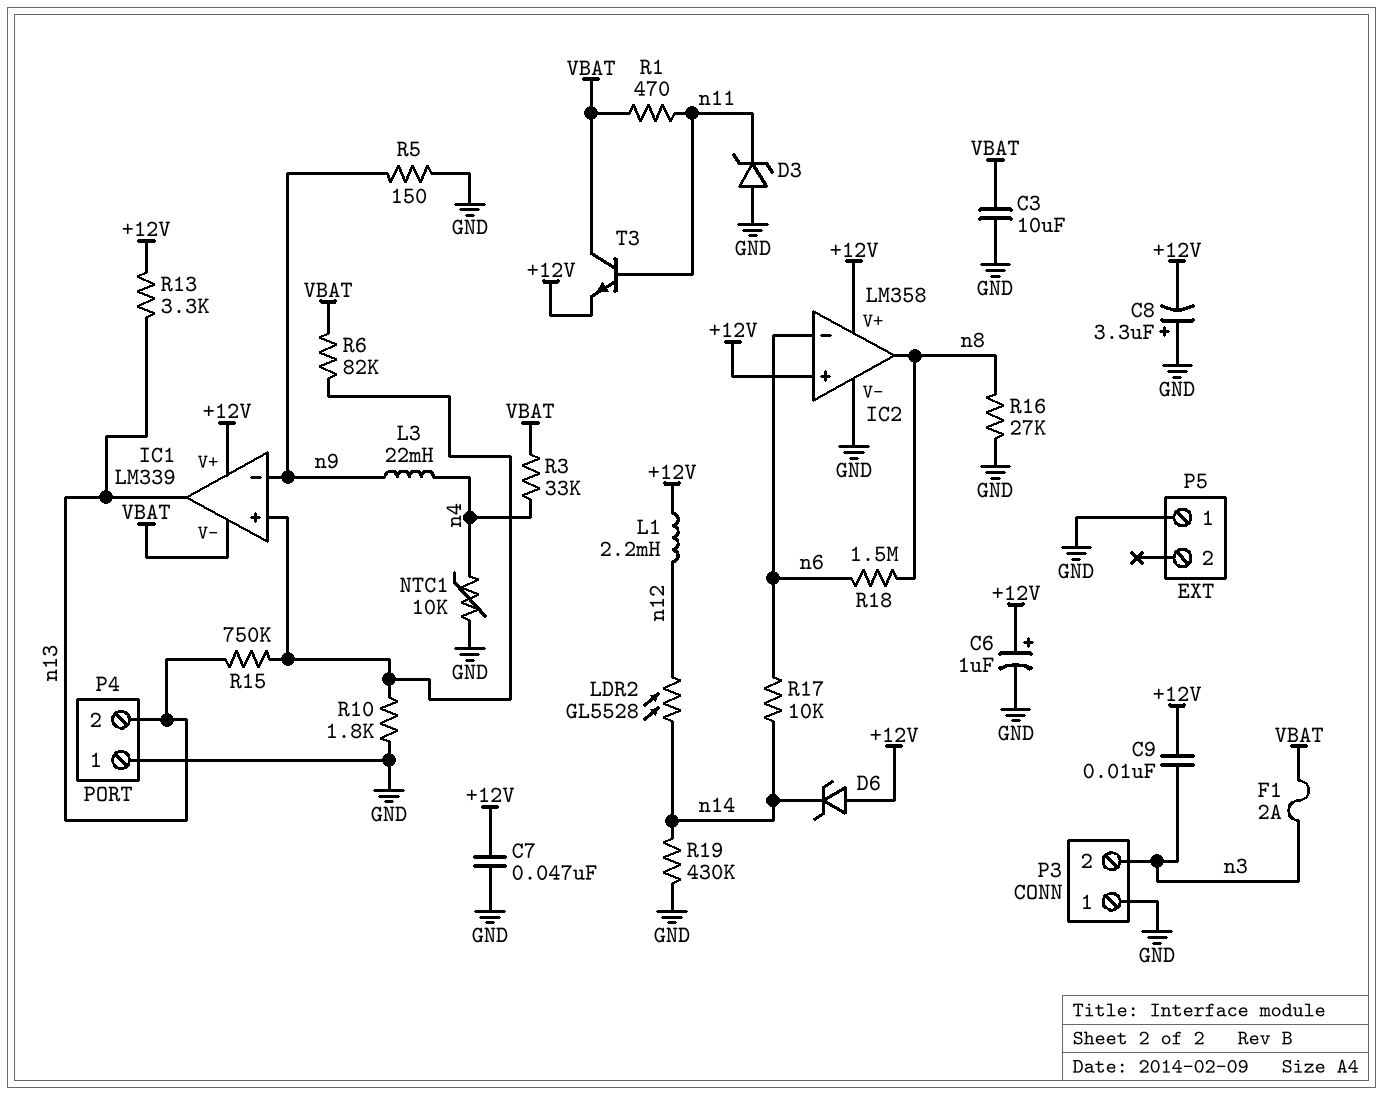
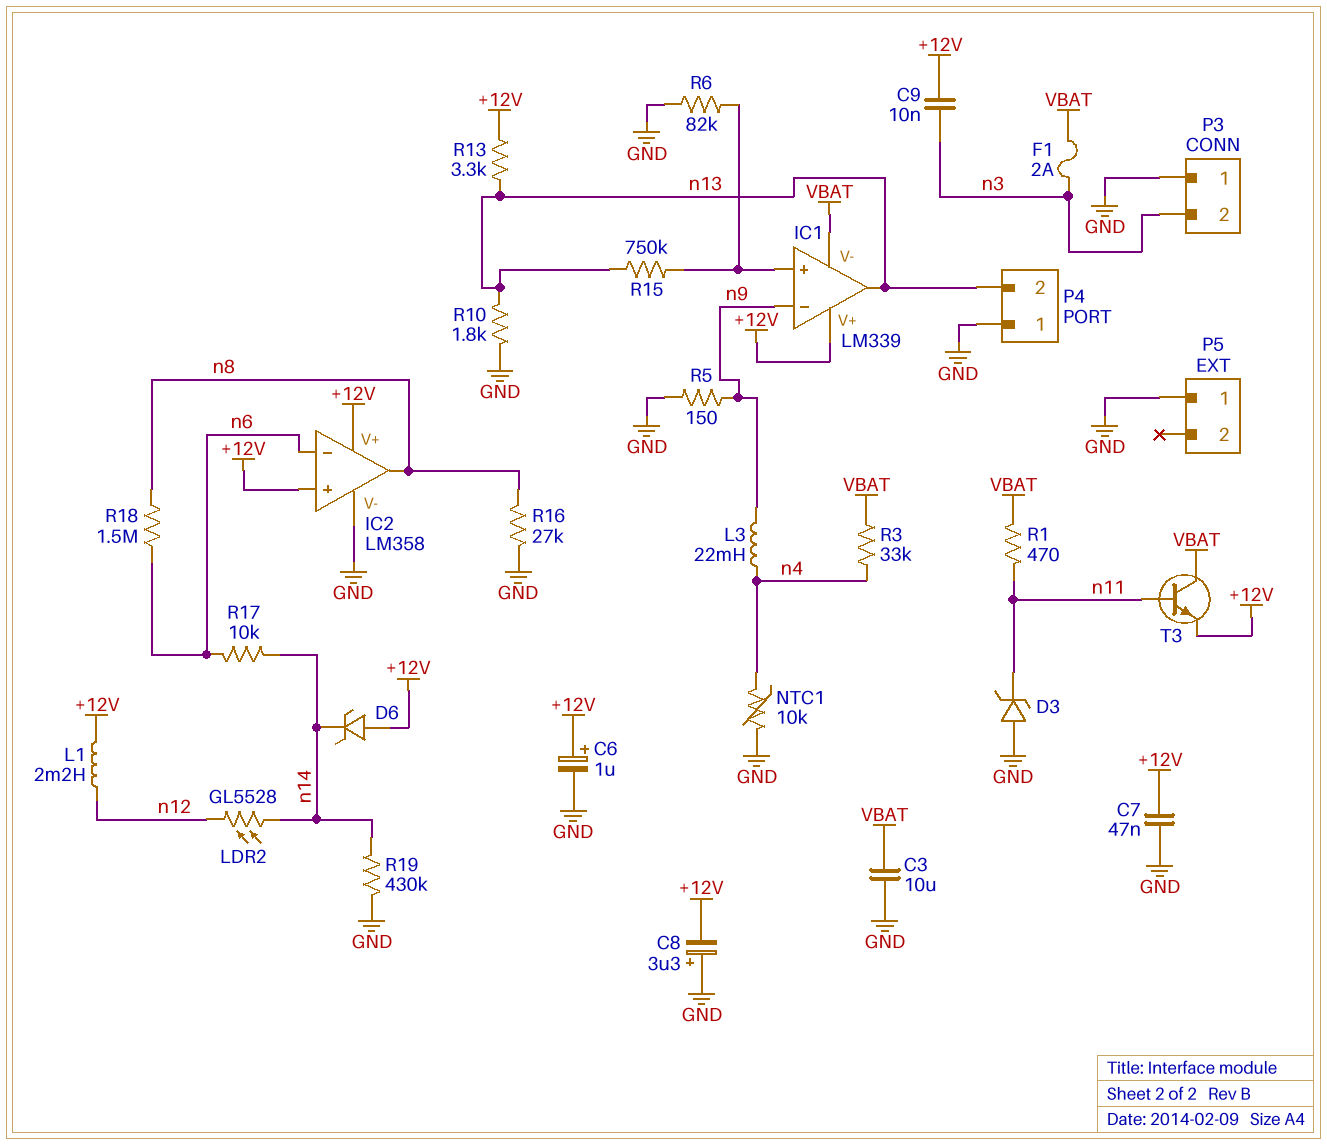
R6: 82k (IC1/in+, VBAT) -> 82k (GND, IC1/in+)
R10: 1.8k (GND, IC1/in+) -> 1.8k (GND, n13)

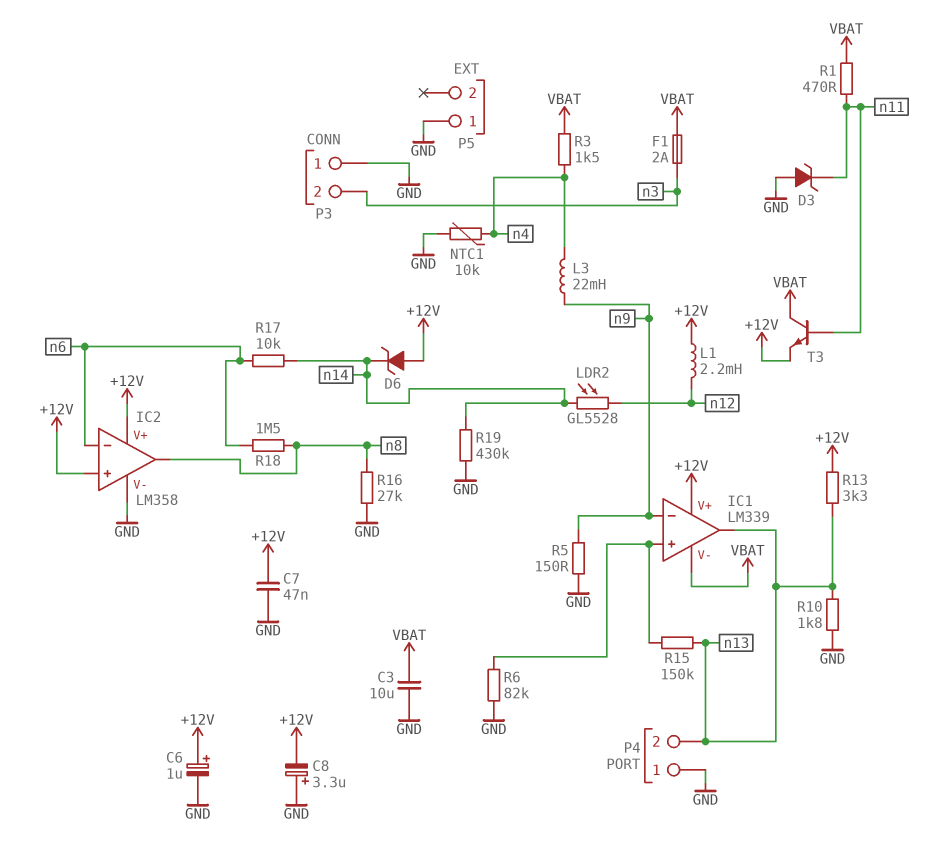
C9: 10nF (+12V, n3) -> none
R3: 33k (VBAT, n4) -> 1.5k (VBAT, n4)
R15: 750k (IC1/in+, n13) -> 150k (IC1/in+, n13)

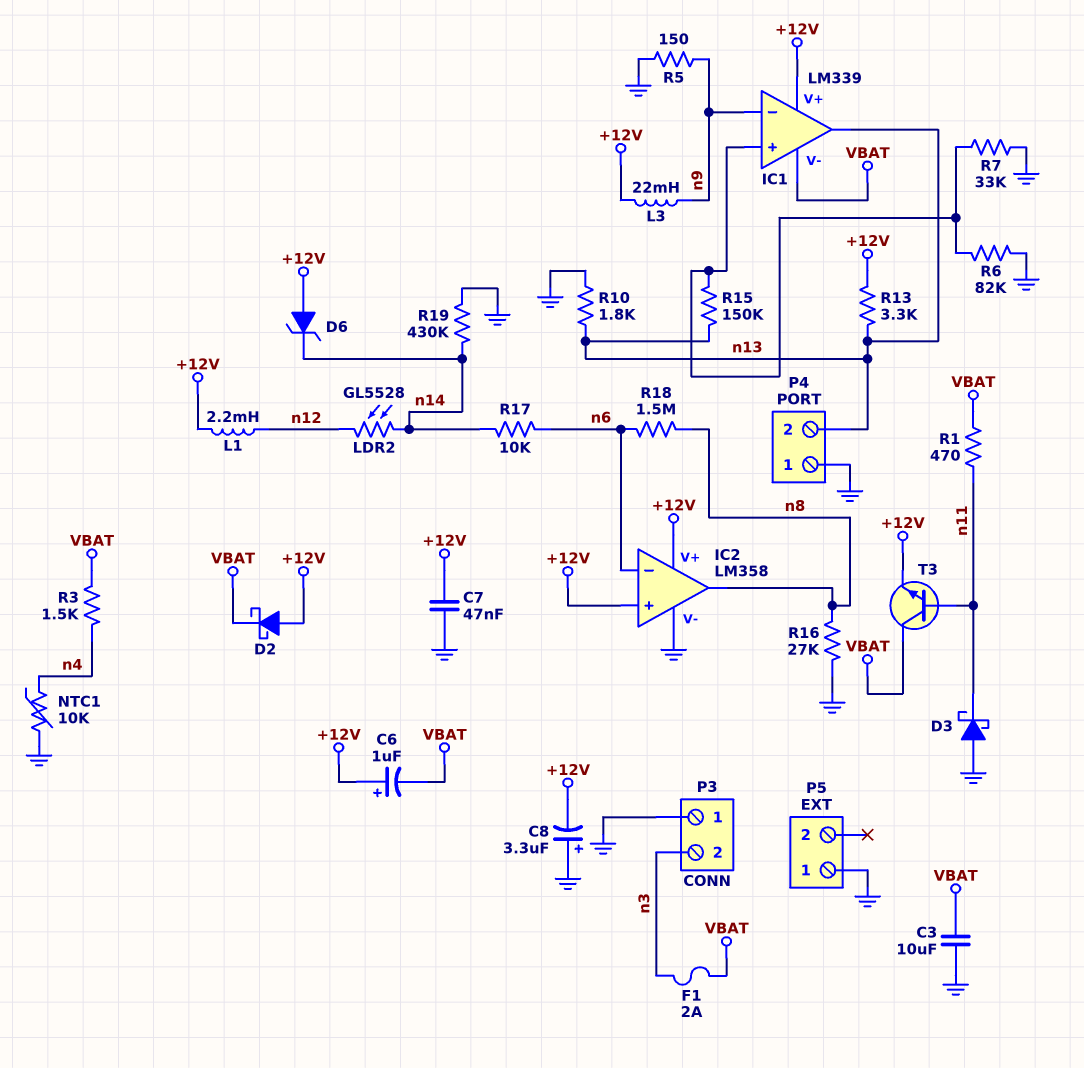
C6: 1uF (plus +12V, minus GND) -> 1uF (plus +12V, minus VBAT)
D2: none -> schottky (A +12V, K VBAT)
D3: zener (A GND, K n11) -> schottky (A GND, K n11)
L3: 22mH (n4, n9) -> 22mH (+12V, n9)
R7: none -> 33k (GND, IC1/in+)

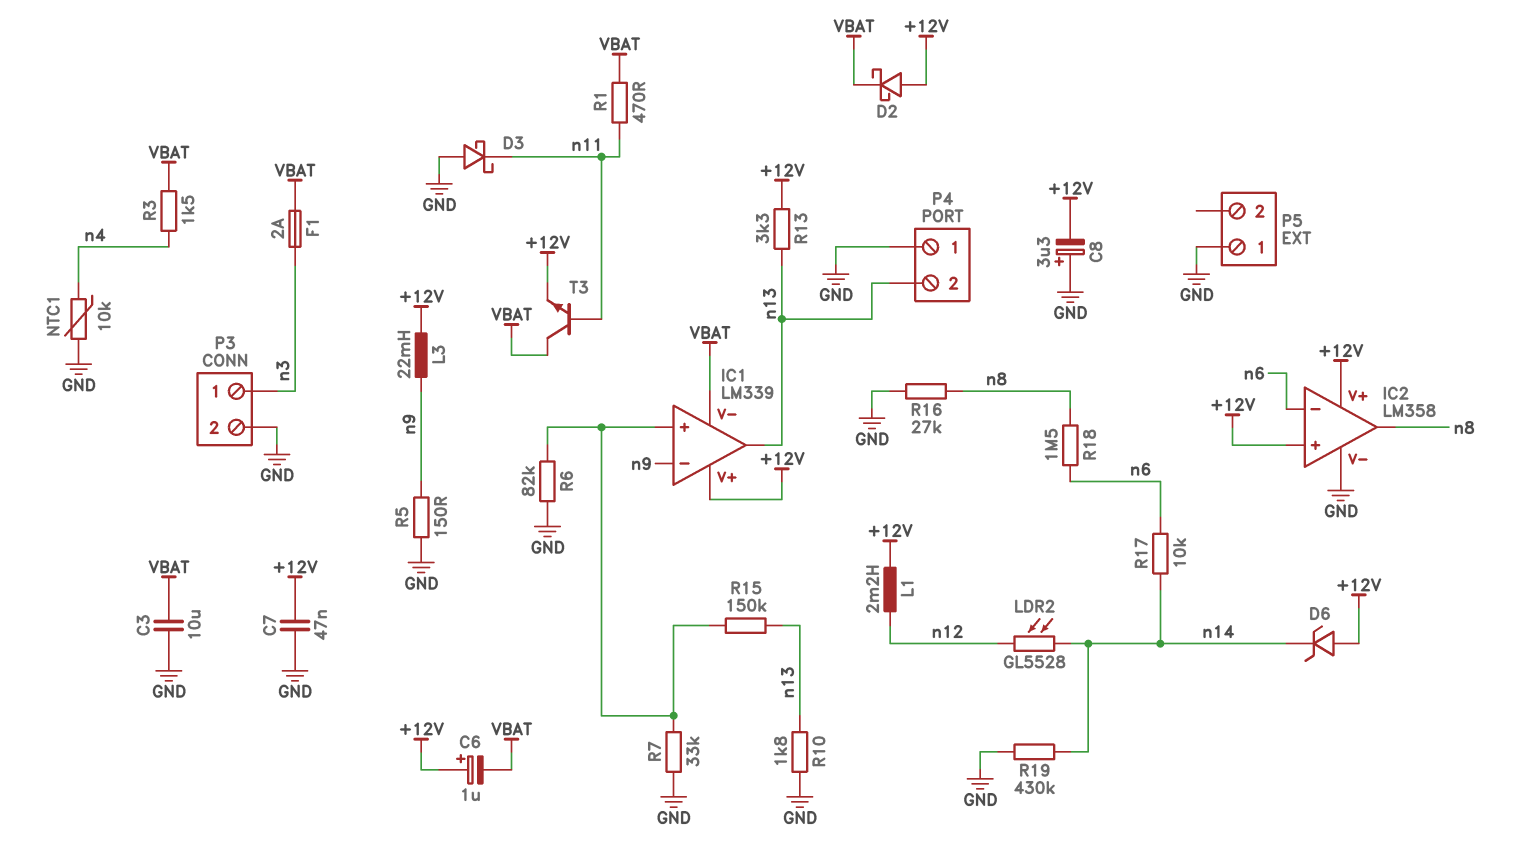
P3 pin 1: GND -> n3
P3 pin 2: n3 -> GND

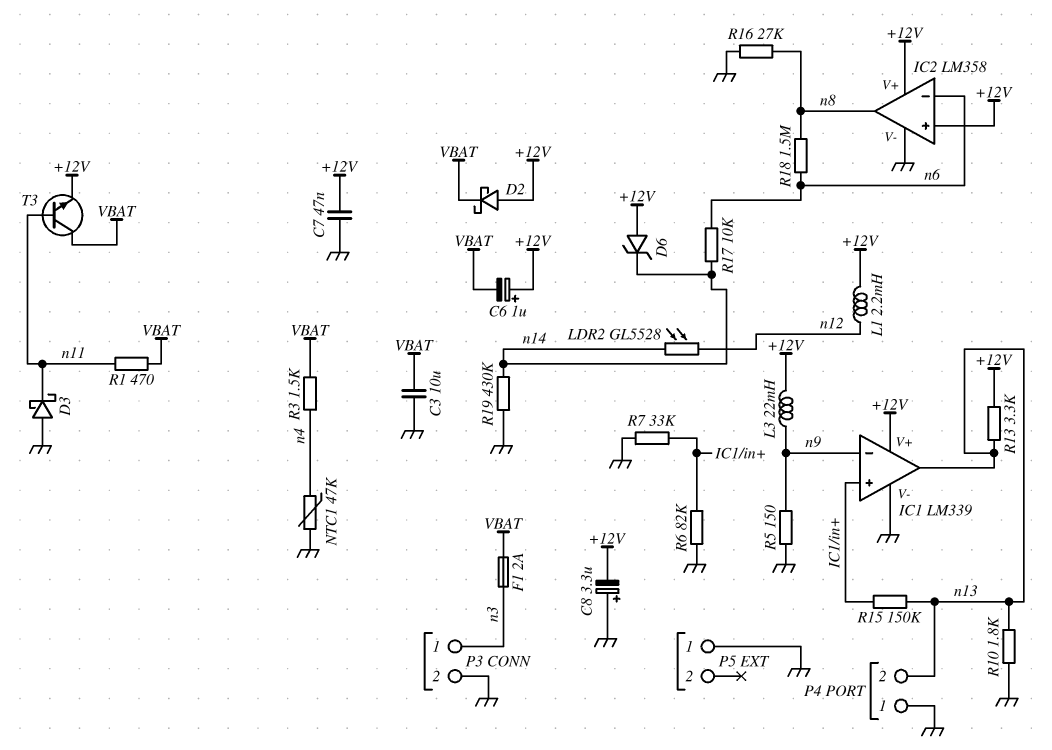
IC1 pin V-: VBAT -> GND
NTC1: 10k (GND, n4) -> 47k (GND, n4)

^^^^

Exercise goal:
Count each line of the data where the word "schottky" appears, then reply with the total only.

Answer:
2